- [DIRECTIONS FOR THIS TASK]:
In the entries below, which lines run from the one containing "building: none -> [229,157,293,206]" to the one containing "building: none -> [95,92,119,167]"? Copy exactly those lines, ends included, and no others.

-------- SUPPLIED INFORMATION

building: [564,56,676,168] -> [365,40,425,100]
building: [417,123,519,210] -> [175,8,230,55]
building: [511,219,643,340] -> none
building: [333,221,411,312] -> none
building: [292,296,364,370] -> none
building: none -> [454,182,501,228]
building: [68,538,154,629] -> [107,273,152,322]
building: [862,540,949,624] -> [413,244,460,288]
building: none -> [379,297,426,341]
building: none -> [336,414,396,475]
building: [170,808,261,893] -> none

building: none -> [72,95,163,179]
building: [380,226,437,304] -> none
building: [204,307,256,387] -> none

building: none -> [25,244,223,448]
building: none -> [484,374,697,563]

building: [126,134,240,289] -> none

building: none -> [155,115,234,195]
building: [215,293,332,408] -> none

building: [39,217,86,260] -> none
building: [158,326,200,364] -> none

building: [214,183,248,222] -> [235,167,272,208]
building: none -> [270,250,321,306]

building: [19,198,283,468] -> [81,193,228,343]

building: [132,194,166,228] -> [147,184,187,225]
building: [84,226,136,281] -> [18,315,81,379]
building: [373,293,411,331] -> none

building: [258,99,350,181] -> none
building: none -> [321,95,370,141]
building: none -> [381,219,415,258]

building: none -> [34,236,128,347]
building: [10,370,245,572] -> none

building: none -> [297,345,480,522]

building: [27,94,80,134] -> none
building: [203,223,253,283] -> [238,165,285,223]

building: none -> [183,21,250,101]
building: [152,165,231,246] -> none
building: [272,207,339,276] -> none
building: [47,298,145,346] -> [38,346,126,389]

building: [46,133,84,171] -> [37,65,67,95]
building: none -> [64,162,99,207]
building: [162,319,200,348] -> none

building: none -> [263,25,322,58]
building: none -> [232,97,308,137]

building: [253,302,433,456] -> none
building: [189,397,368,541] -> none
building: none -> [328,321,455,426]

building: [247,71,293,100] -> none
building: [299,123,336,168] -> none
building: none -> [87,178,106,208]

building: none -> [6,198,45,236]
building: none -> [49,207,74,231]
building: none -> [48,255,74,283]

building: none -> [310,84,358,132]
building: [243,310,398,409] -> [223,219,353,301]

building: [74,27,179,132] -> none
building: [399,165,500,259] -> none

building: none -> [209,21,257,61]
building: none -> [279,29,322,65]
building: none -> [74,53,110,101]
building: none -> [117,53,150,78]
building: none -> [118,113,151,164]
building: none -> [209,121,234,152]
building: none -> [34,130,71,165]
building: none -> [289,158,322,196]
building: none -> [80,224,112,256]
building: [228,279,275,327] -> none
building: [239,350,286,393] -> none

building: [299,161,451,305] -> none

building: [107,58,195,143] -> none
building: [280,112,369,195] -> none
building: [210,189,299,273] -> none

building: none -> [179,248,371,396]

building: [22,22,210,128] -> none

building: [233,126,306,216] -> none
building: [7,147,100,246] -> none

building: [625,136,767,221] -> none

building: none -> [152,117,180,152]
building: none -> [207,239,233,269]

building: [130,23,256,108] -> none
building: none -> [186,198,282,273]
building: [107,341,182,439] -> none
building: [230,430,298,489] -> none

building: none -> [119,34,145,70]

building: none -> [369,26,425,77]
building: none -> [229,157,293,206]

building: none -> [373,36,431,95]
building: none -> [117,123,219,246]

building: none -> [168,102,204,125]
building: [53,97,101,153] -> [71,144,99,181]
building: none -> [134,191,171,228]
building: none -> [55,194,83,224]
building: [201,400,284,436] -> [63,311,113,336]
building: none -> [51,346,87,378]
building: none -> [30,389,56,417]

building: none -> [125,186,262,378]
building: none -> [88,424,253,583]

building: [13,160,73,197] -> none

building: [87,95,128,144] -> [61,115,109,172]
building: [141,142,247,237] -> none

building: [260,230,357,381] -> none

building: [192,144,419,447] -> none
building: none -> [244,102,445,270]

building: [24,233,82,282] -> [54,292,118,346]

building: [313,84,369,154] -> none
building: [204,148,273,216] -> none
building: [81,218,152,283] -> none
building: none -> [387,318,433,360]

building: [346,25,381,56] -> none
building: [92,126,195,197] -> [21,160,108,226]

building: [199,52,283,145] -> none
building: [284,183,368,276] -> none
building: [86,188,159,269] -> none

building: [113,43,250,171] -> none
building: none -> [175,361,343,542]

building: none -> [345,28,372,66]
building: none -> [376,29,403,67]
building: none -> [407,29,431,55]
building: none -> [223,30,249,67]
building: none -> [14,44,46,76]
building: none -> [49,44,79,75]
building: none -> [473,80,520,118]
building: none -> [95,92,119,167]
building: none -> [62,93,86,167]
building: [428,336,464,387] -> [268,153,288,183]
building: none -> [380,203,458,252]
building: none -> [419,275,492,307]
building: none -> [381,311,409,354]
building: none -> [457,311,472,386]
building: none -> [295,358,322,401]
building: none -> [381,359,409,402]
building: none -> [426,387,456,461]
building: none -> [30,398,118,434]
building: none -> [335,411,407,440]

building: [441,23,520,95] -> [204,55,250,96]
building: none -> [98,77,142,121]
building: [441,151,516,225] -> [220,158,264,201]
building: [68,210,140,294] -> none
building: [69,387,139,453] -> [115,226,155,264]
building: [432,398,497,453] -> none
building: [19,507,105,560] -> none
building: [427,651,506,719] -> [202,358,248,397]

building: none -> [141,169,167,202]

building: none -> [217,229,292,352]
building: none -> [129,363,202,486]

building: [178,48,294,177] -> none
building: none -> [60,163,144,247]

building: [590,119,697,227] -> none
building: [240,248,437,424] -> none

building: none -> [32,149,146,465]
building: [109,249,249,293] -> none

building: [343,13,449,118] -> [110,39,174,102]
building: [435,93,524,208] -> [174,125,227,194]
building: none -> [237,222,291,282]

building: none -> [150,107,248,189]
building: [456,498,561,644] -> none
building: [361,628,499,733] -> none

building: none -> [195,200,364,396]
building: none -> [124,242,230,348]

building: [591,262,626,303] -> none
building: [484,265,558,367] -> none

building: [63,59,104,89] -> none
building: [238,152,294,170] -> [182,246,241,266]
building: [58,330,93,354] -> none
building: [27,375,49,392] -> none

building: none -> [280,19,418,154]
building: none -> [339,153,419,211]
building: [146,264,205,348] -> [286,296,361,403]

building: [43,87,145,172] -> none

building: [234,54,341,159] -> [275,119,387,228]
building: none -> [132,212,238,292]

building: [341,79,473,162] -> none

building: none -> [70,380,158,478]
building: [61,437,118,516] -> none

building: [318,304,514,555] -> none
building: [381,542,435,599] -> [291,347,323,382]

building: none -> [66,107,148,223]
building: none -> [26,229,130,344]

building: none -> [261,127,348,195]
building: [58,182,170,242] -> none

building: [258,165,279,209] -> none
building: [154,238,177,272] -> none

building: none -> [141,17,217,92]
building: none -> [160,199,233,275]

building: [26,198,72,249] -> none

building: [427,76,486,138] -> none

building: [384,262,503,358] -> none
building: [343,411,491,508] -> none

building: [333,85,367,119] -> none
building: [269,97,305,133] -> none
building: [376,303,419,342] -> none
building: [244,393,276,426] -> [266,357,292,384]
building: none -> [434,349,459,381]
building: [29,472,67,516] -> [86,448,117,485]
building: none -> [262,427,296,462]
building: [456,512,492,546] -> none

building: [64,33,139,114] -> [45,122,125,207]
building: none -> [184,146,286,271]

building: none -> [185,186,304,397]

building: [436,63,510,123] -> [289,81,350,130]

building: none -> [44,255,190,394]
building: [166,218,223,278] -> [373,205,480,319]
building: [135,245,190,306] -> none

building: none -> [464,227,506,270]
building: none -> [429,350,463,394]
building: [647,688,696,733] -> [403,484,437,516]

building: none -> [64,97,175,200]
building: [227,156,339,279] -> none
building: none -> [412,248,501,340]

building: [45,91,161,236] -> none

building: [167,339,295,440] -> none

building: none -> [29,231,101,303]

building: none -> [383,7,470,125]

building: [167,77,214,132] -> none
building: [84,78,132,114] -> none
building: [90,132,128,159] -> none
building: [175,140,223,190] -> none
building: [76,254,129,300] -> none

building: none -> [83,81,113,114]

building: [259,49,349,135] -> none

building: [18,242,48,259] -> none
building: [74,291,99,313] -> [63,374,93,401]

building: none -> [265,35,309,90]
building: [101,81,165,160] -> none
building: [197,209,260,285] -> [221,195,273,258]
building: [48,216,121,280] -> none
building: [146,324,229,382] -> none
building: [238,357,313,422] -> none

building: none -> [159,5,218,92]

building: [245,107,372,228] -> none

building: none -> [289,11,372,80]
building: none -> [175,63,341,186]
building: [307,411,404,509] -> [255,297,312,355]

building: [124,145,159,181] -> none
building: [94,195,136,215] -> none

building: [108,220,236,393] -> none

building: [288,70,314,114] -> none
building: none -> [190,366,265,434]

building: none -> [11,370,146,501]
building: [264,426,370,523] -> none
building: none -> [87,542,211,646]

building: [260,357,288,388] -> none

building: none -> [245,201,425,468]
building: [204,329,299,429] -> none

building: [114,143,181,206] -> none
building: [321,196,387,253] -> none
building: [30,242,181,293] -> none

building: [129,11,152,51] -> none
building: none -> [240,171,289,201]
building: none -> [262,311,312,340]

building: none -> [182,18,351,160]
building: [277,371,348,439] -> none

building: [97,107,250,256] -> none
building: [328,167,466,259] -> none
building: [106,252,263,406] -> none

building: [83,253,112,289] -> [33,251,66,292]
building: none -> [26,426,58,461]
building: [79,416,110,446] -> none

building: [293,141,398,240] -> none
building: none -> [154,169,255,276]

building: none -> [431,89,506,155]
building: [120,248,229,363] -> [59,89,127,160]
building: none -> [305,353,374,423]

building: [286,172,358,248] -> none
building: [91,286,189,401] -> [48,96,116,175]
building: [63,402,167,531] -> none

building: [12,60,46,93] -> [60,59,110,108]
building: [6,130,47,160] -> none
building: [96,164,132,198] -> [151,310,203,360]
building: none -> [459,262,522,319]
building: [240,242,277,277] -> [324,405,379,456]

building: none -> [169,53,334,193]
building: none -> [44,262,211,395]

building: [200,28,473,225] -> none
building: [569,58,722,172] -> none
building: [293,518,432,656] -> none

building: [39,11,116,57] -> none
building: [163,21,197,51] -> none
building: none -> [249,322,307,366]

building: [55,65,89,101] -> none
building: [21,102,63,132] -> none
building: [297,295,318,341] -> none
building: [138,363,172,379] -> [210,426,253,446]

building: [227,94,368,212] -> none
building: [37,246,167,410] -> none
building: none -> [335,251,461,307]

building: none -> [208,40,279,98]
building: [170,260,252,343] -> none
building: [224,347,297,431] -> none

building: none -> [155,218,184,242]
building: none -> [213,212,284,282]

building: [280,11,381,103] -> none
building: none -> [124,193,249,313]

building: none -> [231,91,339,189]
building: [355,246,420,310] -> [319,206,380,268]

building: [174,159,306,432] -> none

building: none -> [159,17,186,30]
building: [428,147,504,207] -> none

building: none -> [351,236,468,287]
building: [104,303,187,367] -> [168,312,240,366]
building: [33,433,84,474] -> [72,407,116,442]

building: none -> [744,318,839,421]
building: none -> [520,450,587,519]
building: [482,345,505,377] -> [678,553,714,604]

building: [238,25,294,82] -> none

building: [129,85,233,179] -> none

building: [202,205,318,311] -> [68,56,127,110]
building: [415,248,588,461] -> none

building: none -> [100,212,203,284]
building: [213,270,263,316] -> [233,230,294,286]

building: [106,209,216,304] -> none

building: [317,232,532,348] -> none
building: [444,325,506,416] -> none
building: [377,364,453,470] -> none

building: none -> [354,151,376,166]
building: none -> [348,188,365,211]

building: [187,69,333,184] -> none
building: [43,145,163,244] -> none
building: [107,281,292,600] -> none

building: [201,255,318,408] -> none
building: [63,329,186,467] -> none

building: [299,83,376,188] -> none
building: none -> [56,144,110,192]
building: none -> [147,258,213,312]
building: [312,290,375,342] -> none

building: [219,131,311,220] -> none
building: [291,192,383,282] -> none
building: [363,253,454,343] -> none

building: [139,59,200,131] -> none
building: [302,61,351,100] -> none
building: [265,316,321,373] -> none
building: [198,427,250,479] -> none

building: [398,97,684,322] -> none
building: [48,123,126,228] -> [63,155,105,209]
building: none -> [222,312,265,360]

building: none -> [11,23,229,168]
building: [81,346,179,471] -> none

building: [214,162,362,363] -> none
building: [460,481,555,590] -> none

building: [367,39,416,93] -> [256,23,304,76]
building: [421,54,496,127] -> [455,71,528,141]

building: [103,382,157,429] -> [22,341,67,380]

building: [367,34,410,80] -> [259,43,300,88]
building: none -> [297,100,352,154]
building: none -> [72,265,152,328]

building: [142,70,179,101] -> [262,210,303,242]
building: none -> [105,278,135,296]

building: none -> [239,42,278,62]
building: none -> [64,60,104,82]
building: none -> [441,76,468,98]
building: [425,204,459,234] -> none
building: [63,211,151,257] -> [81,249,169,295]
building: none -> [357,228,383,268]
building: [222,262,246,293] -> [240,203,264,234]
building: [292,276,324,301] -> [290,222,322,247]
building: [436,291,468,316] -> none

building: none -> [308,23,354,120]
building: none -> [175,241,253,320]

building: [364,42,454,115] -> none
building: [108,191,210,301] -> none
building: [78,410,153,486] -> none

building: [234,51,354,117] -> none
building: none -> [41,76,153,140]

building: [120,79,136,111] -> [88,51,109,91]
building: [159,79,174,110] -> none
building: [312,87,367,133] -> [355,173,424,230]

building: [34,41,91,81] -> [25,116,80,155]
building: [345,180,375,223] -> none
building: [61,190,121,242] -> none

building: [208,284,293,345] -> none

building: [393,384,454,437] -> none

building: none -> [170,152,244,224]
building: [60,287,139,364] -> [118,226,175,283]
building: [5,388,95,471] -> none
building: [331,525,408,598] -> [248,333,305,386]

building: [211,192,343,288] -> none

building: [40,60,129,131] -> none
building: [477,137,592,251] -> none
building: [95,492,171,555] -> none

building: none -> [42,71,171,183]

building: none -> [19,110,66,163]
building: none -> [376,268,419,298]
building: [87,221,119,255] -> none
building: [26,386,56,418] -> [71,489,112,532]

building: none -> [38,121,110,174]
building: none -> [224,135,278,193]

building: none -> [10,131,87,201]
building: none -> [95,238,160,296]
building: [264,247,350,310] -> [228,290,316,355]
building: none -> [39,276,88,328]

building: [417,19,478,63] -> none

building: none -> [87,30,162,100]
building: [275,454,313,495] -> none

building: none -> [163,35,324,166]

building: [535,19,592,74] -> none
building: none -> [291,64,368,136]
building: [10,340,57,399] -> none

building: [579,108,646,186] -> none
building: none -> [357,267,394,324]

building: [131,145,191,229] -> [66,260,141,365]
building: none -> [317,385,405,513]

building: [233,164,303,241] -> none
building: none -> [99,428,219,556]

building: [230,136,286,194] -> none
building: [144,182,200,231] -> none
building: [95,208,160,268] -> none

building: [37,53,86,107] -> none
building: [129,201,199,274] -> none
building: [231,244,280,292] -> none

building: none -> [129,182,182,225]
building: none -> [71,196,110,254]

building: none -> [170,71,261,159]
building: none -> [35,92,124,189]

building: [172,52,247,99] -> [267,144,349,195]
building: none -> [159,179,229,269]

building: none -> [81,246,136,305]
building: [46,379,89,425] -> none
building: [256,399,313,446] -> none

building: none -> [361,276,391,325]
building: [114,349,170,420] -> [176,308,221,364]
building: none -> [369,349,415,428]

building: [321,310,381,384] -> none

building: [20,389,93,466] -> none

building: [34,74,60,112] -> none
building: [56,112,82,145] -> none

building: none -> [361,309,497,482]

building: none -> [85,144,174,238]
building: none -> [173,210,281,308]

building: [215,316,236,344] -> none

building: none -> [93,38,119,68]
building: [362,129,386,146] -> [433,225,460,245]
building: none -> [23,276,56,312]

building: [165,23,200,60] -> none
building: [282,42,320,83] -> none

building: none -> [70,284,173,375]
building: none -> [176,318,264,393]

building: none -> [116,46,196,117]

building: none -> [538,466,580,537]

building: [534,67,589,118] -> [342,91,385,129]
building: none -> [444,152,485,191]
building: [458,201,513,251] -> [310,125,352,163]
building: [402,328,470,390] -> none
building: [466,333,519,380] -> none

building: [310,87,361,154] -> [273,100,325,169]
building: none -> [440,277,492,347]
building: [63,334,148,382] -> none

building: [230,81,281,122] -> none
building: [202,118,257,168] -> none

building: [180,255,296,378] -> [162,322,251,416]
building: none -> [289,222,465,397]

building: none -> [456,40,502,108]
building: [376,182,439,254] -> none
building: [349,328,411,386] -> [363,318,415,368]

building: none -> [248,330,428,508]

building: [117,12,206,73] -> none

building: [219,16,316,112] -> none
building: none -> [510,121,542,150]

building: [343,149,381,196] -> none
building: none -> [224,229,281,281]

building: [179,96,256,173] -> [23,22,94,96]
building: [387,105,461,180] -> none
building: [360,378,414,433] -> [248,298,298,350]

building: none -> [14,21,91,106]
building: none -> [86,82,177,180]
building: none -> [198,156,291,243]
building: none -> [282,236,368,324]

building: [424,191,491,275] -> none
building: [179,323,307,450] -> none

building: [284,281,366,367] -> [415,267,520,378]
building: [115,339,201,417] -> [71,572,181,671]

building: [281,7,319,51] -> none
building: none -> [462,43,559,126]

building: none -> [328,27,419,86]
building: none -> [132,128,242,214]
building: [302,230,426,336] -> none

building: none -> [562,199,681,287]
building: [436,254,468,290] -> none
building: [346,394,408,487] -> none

----------------

- [RESPONSE FOR THIS EXERCISE]:
building: none -> [229,157,293,206]

building: none -> [373,36,431,95]
building: none -> [117,123,219,246]

building: none -> [168,102,204,125]
building: [53,97,101,153] -> [71,144,99,181]
building: none -> [134,191,171,228]
building: none -> [55,194,83,224]
building: [201,400,284,436] -> [63,311,113,336]
building: none -> [51,346,87,378]
building: none -> [30,389,56,417]

building: none -> [125,186,262,378]
building: none -> [88,424,253,583]

building: [13,160,73,197] -> none

building: [87,95,128,144] -> [61,115,109,172]
building: [141,142,247,237] -> none

building: [260,230,357,381] -> none

building: [192,144,419,447] -> none
building: none -> [244,102,445,270]

building: [24,233,82,282] -> [54,292,118,346]

building: [313,84,369,154] -> none
building: [204,148,273,216] -> none
building: [81,218,152,283] -> none
building: none -> [387,318,433,360]

building: [346,25,381,56] -> none
building: [92,126,195,197] -> [21,160,108,226]

building: [199,52,283,145] -> none
building: [284,183,368,276] -> none
building: [86,188,159,269] -> none

building: [113,43,250,171] -> none
building: none -> [175,361,343,542]

building: none -> [345,28,372,66]
building: none -> [376,29,403,67]
building: none -> [407,29,431,55]
building: none -> [223,30,249,67]
building: none -> [14,44,46,76]
building: none -> [49,44,79,75]
building: none -> [473,80,520,118]
building: none -> [95,92,119,167]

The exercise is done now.